= Task data =
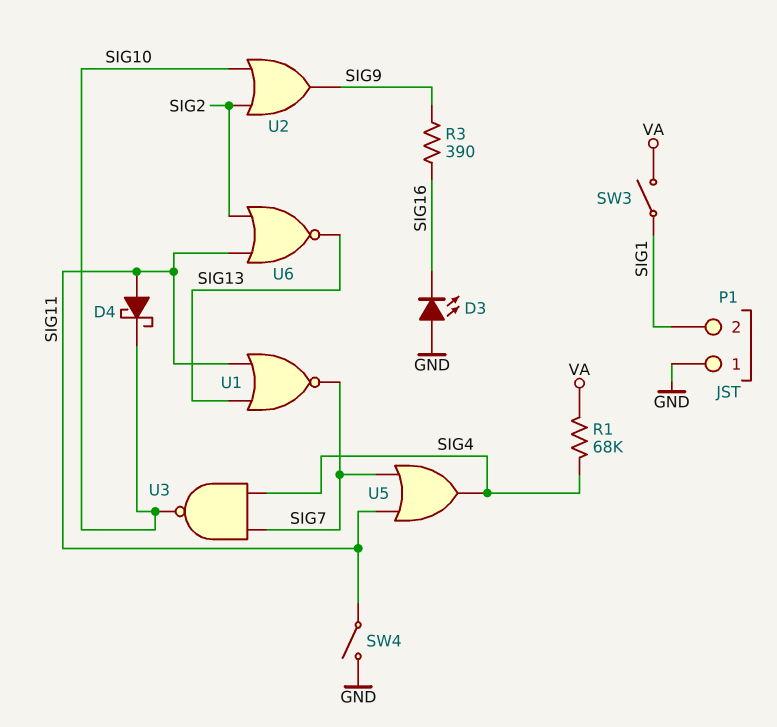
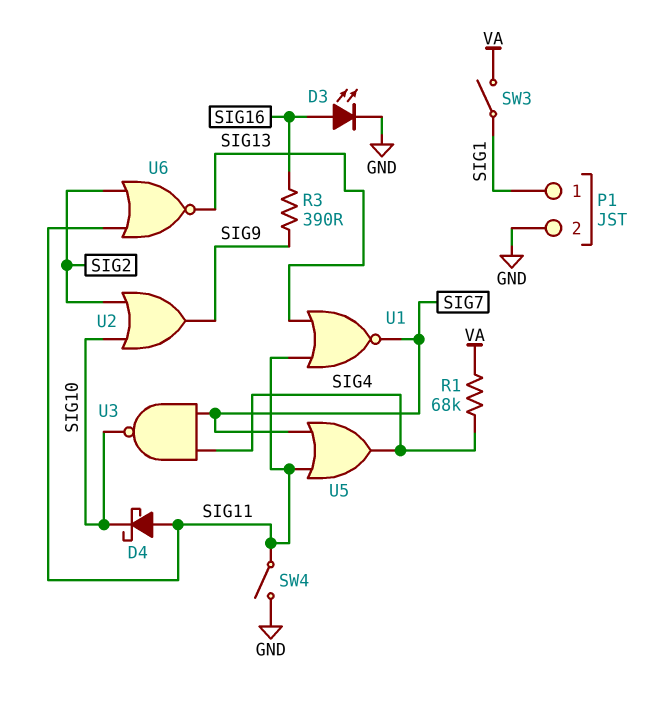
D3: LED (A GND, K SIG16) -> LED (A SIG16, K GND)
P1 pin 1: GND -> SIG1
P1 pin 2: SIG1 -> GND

--

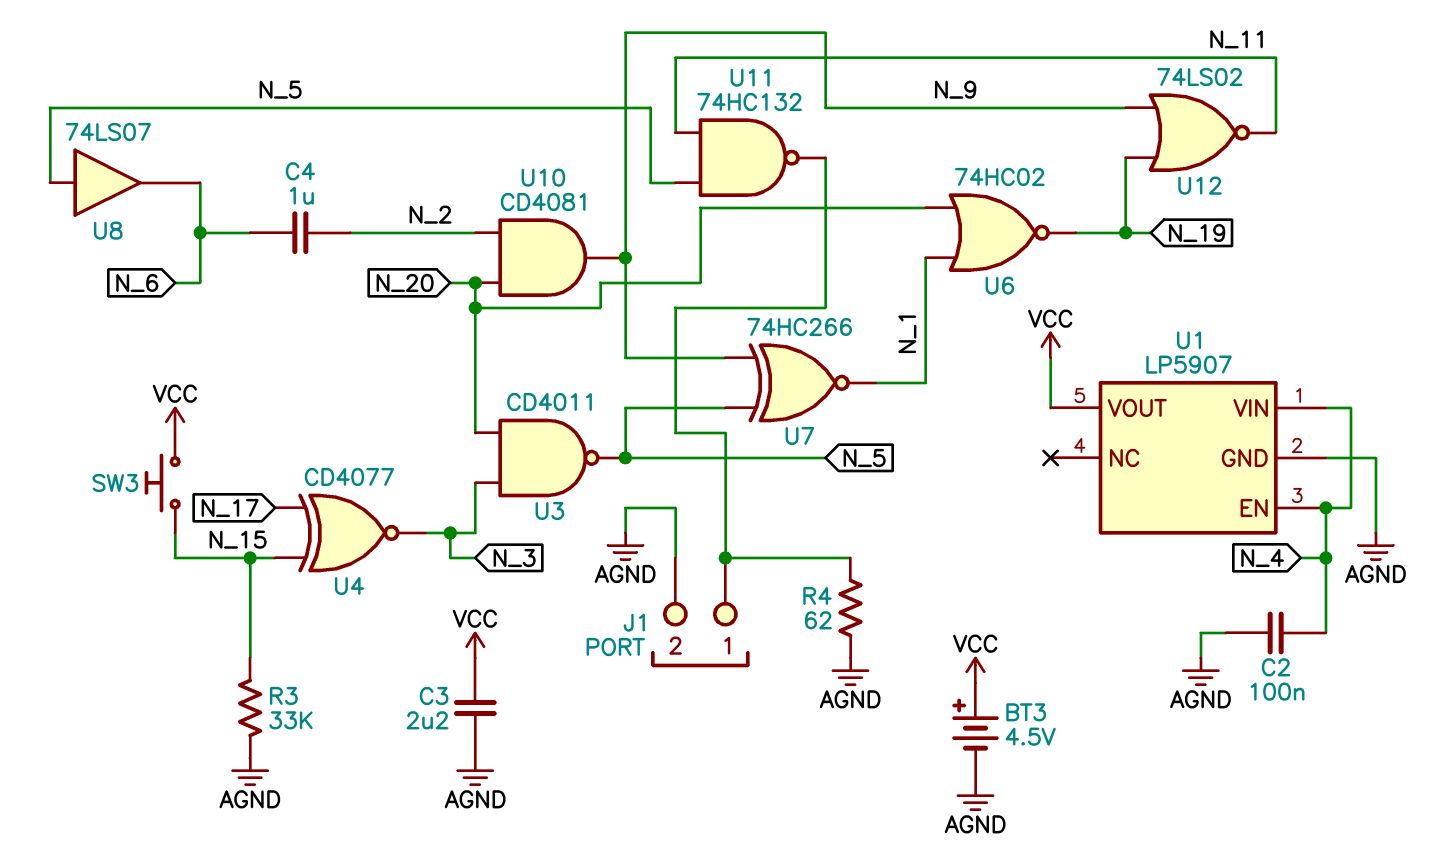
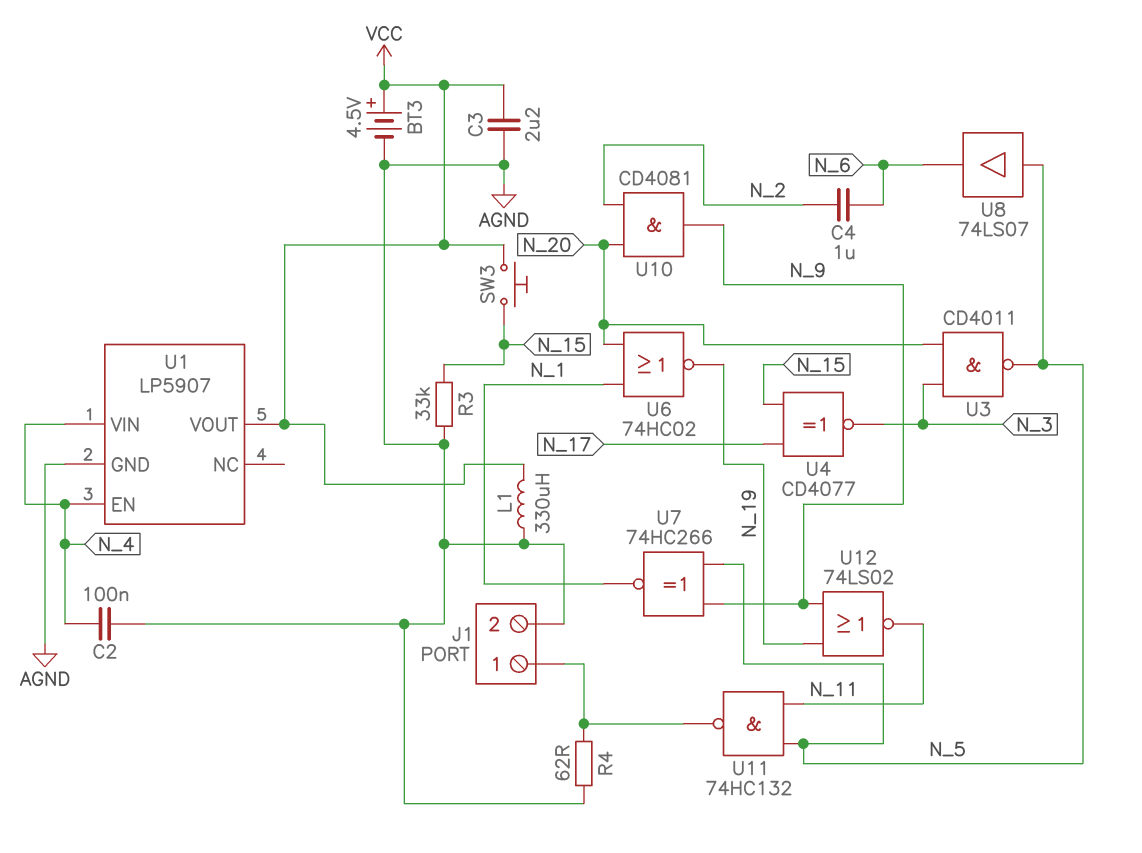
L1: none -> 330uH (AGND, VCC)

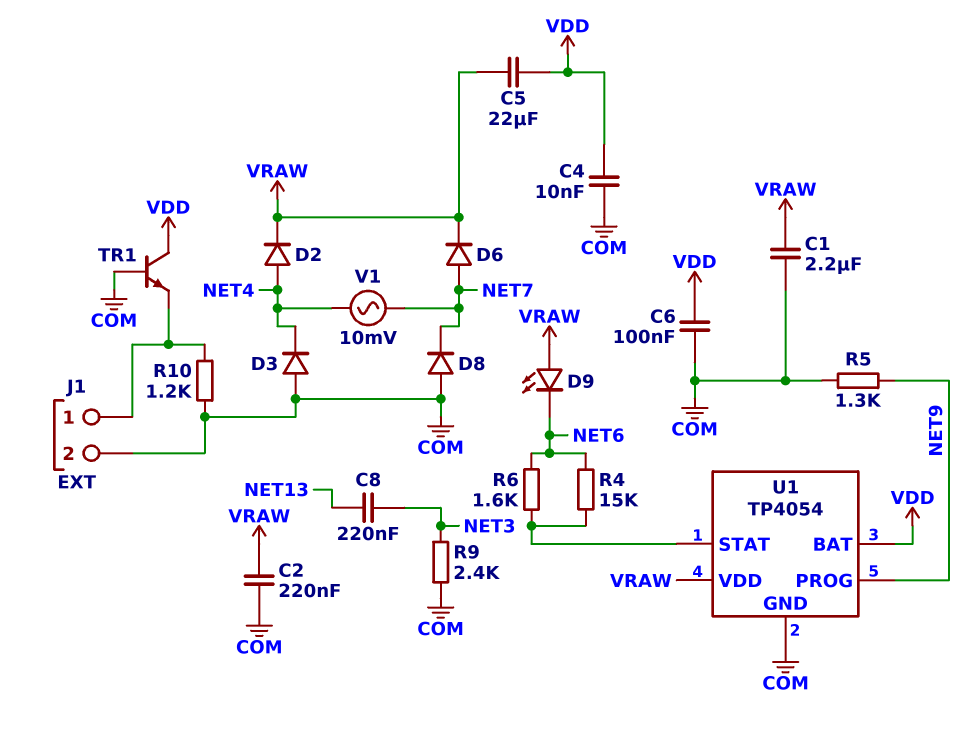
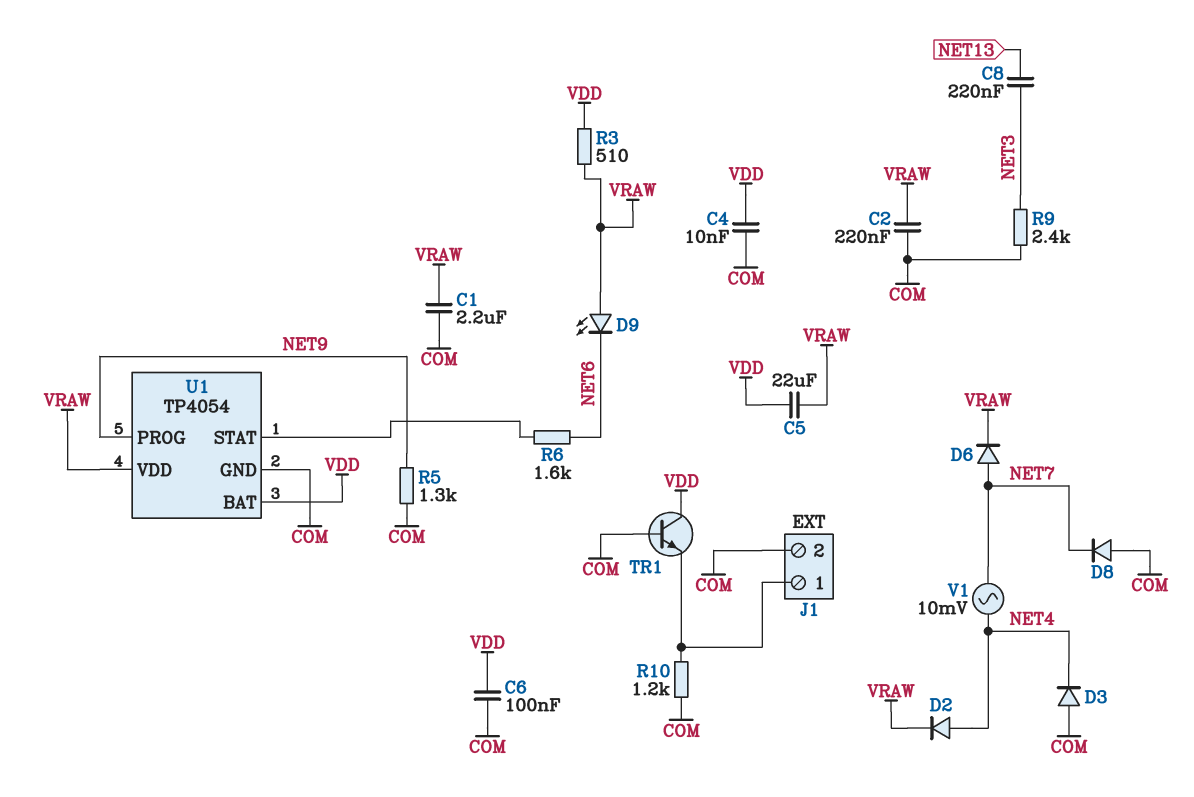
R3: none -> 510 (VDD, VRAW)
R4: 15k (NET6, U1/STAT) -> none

--

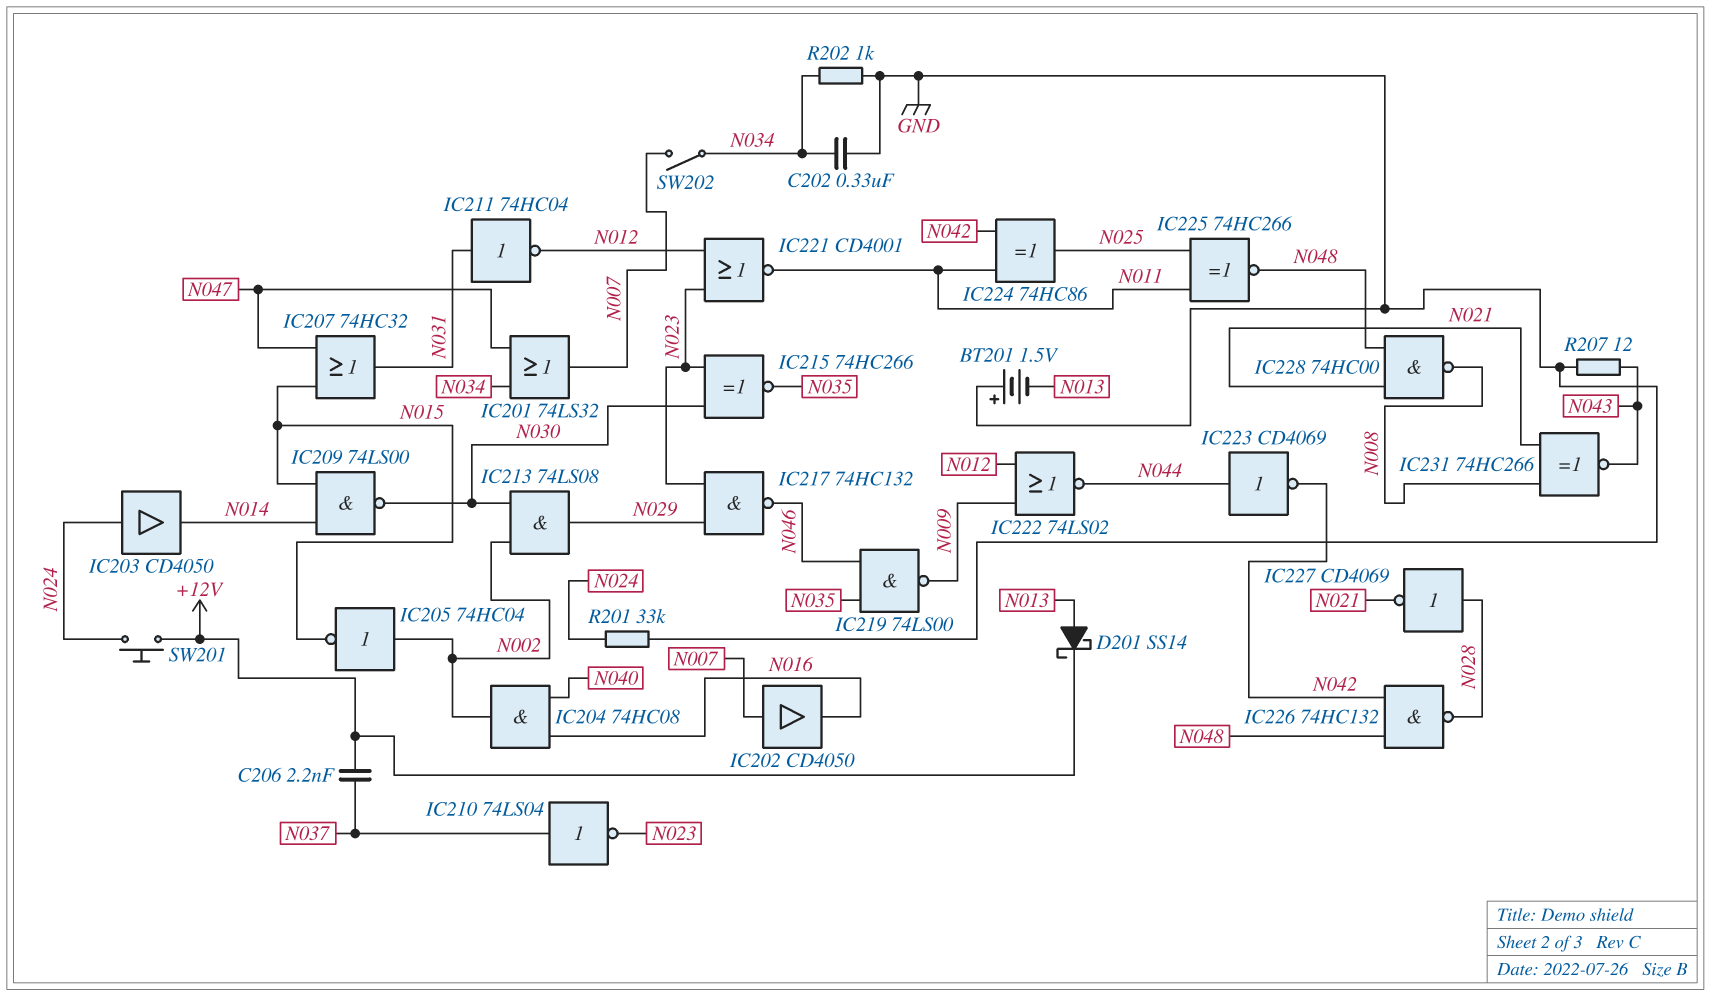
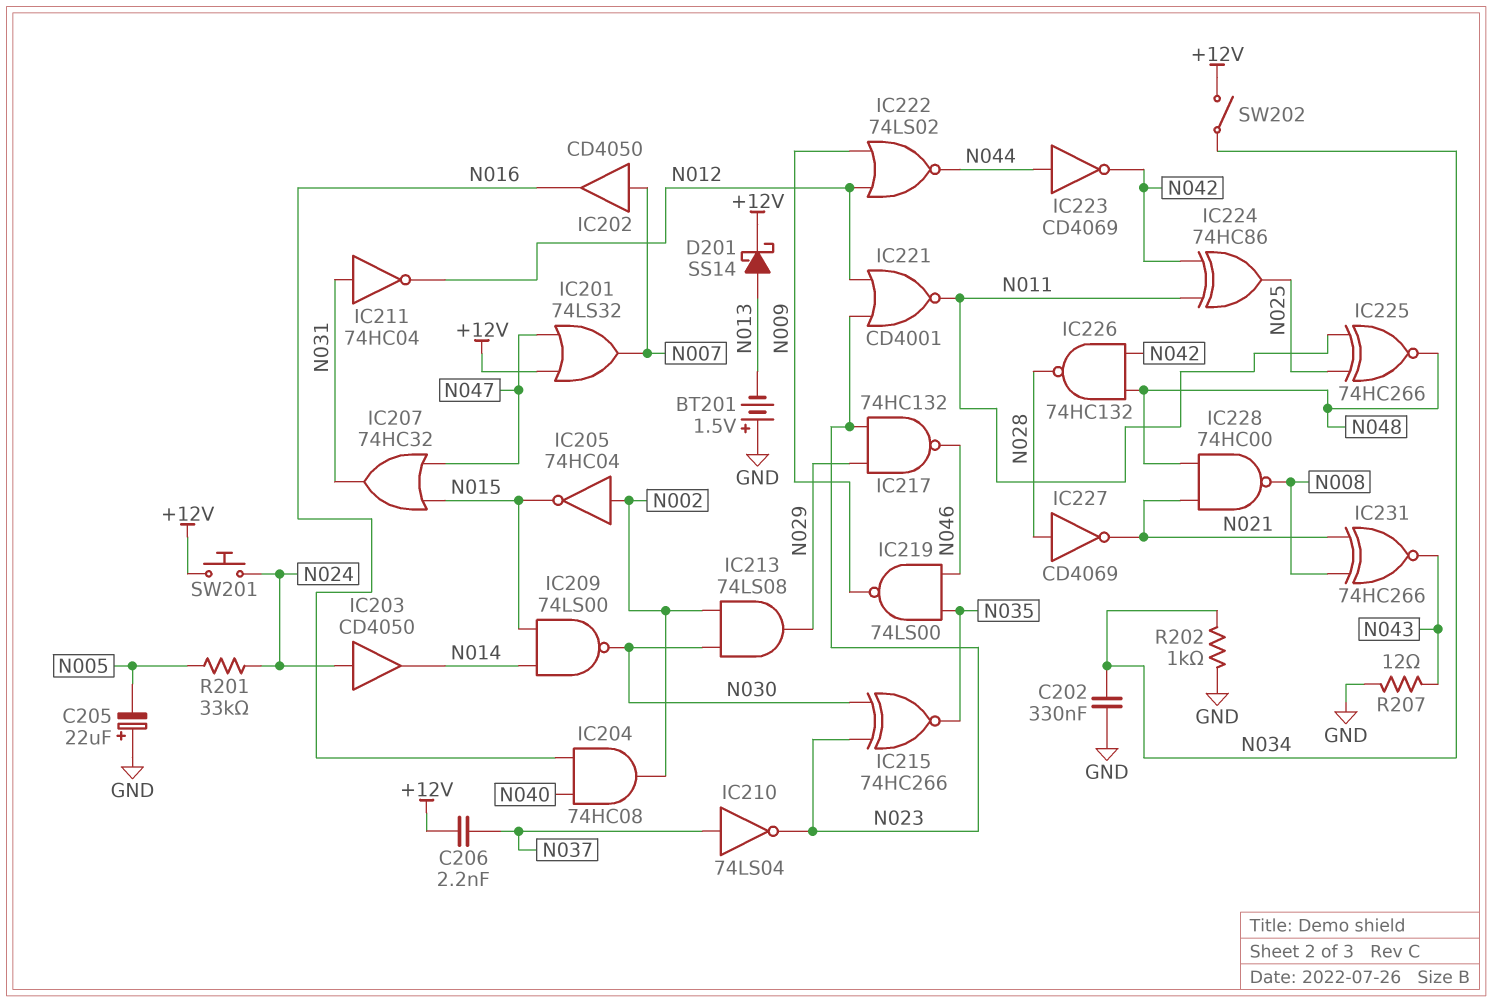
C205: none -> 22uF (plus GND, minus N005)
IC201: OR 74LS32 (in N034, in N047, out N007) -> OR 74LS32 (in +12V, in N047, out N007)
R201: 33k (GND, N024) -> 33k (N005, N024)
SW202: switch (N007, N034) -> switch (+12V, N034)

= What you have to do =
Count the lines of the listing above that contain the word "none", and give only the total.

= Solution =
4